* Recorded information *
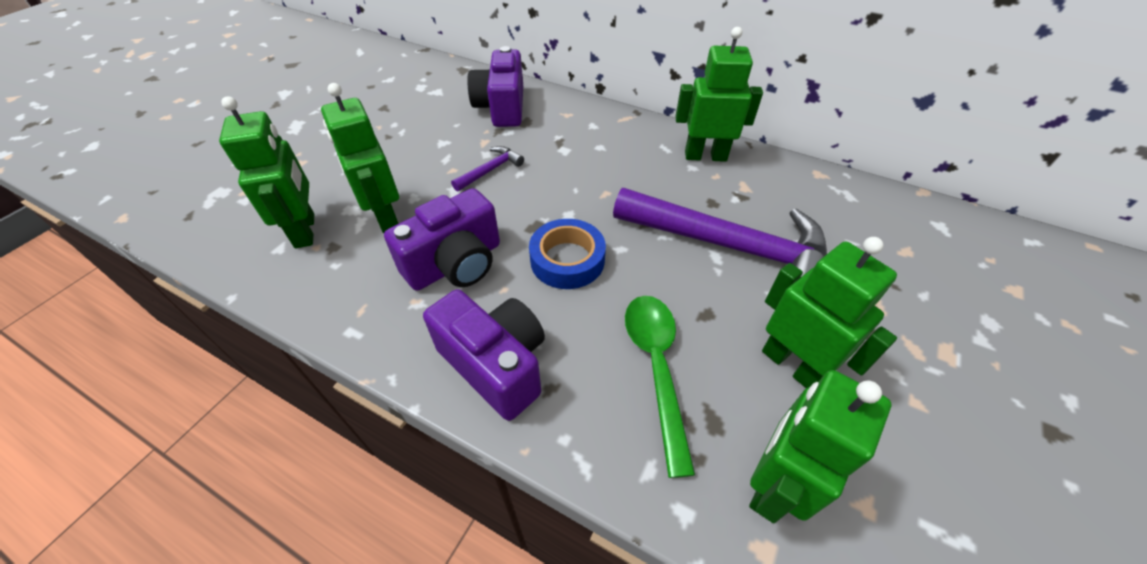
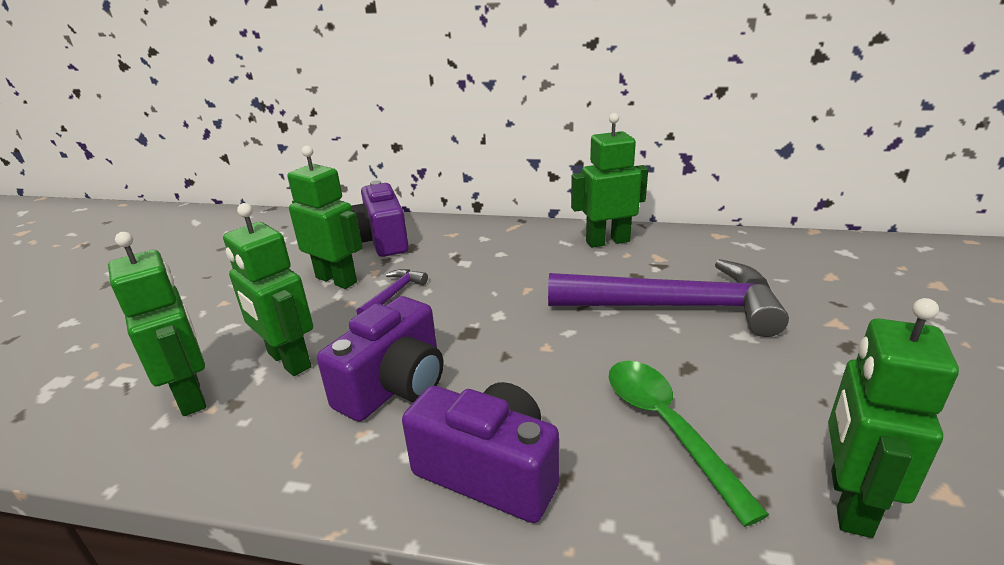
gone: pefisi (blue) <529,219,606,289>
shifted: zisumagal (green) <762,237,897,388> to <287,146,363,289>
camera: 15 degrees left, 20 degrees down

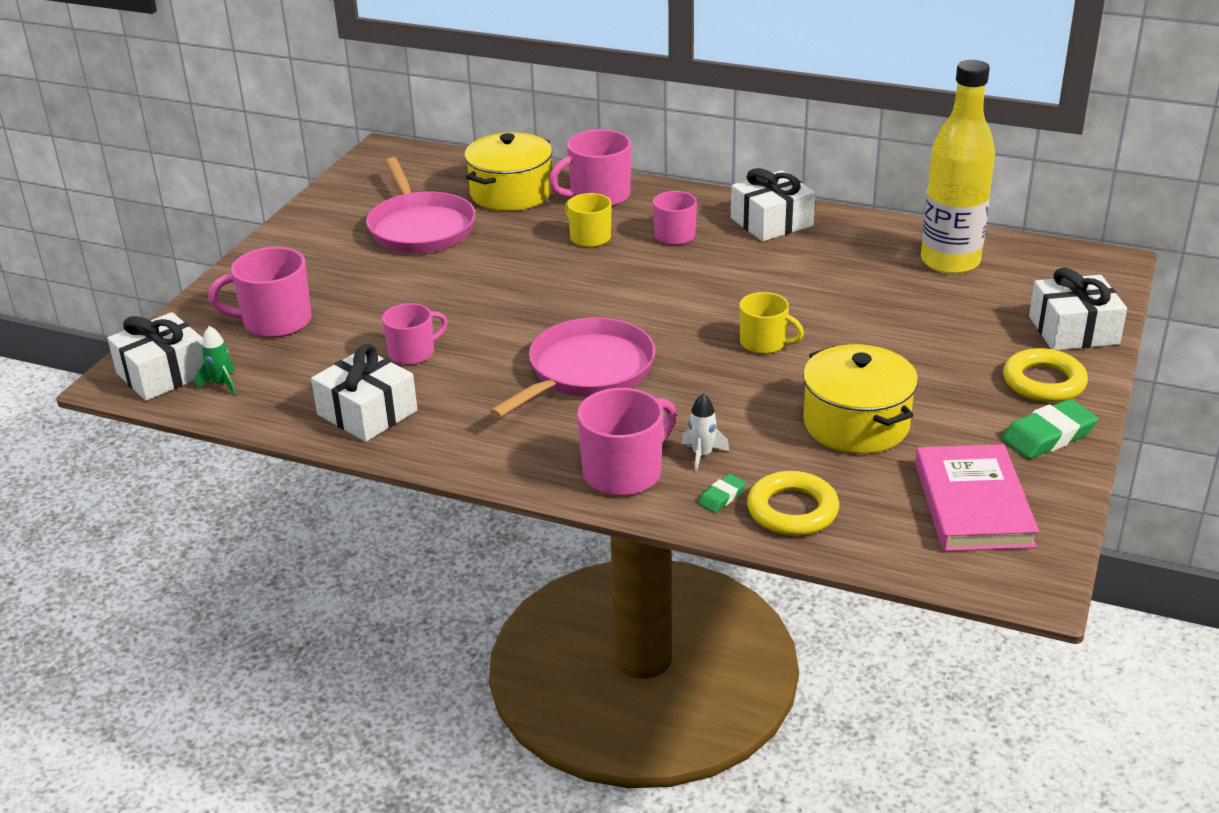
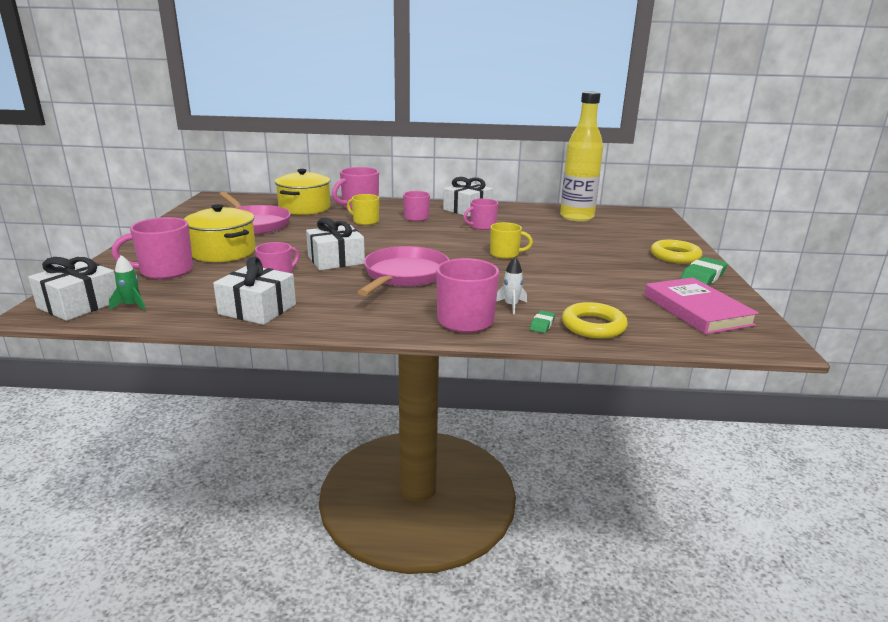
new:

* Task directions *
Print every line of the data exactly. Pictures do not belong in the copy.

* Output of the exercise *
gone: pefisi (blue) <529,219,606,289>
shifted: zisumagal (green) <762,237,897,388> to <287,146,363,289>
camera: 15 degrees left, 20 degrees down

new:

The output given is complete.